**BRIEF:** Would you copy each line of the data below that has "DGND"?

━━━ RECORDS FOR PROCESSING ━━━

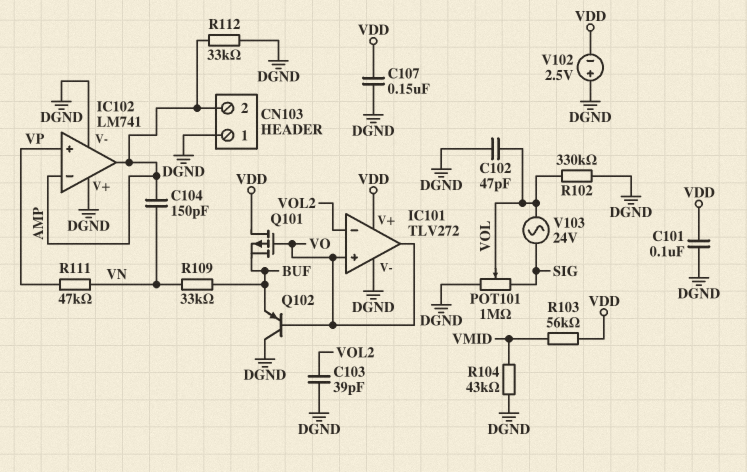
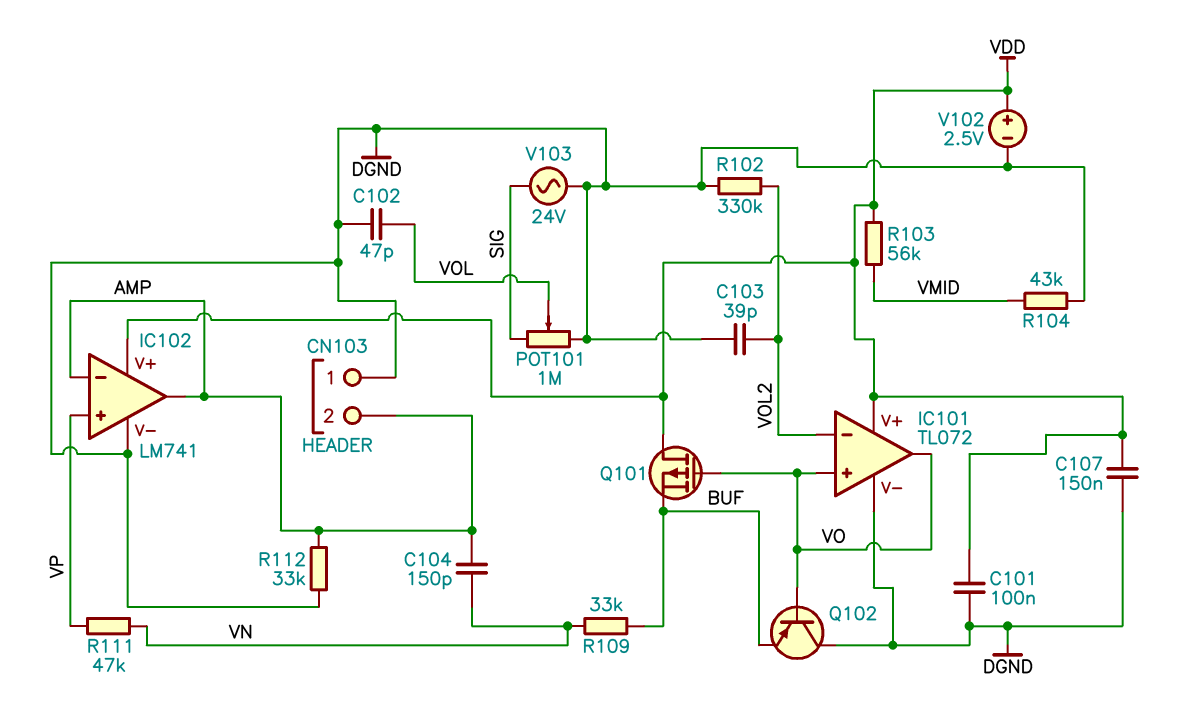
IC101: TLV272 -> TL072
IC102 pin V+: DGND -> VDD
R102: 330k (DGND, VOL) -> 330k (DGND, VOL2)
V102: 2.5V (plus DGND, minus VDD) -> 2.5V (plus VDD, minus DGND)
V103: AC 24V (SIG, VOL) -> AC 24V (DGND, SIG)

━━━

**YOUR SOLUTION:**
IC102 pin V+: DGND -> VDD
R102: 330k (DGND, VOL) -> 330k (DGND, VOL2)
V102: 2.5V (plus DGND, minus VDD) -> 2.5V (plus VDD, minus DGND)
V103: AC 24V (SIG, VOL) -> AC 24V (DGND, SIG)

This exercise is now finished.